Records provided START
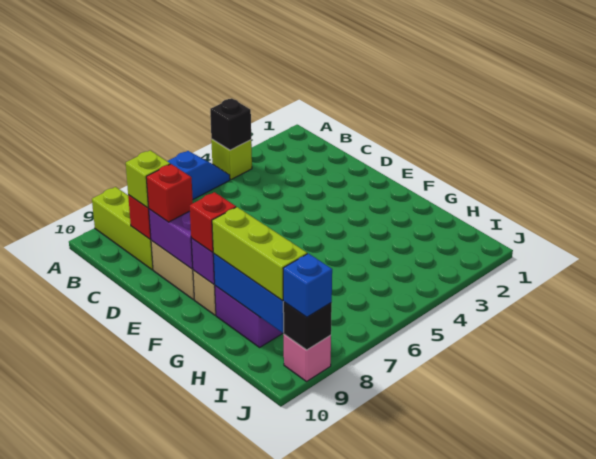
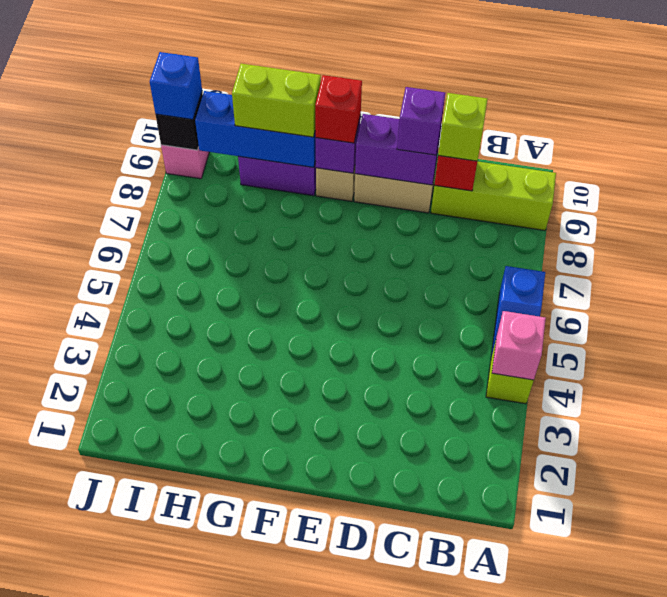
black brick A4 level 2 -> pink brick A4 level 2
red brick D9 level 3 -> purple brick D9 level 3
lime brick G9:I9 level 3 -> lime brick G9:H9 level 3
Records provided END
Records provided START
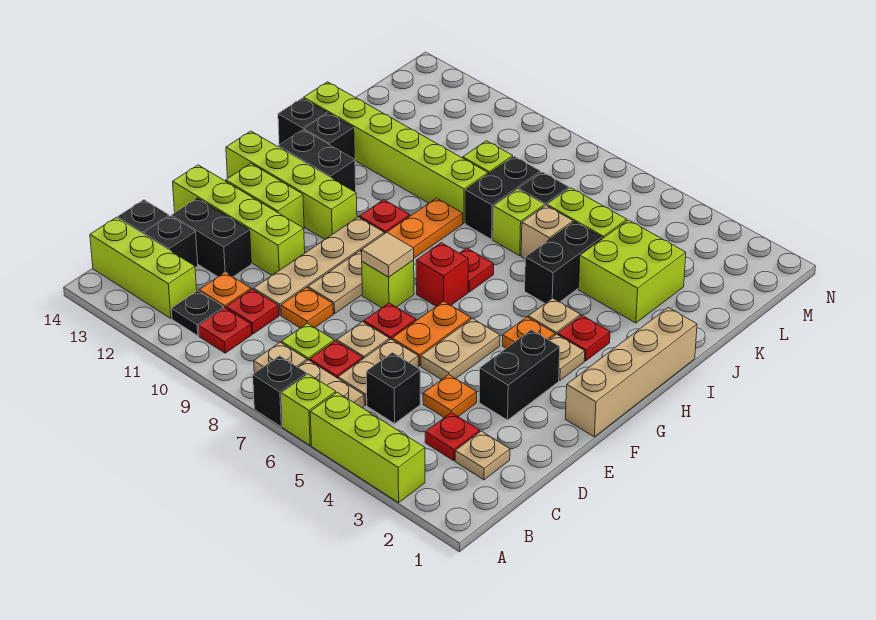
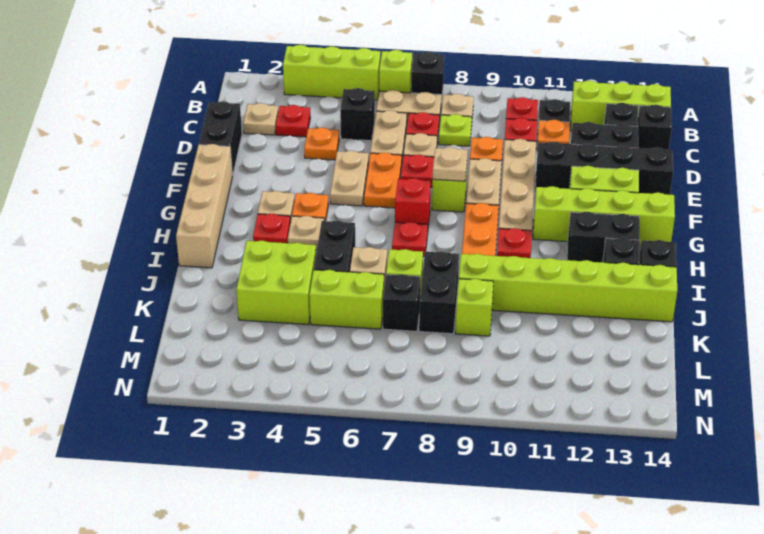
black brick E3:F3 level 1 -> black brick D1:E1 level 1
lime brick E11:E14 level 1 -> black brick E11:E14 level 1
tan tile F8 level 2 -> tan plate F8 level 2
Records provided END
» What to work on: Precisely the lines between those holding "black brick A4" and "lime brick G9:I9", inclusive, are to be reproduced from the listing above, with nothing added.

» Task response:
black brick A4 level 2 -> pink brick A4 level 2
red brick D9 level 3 -> purple brick D9 level 3
lime brick G9:I9 level 3 -> lime brick G9:H9 level 3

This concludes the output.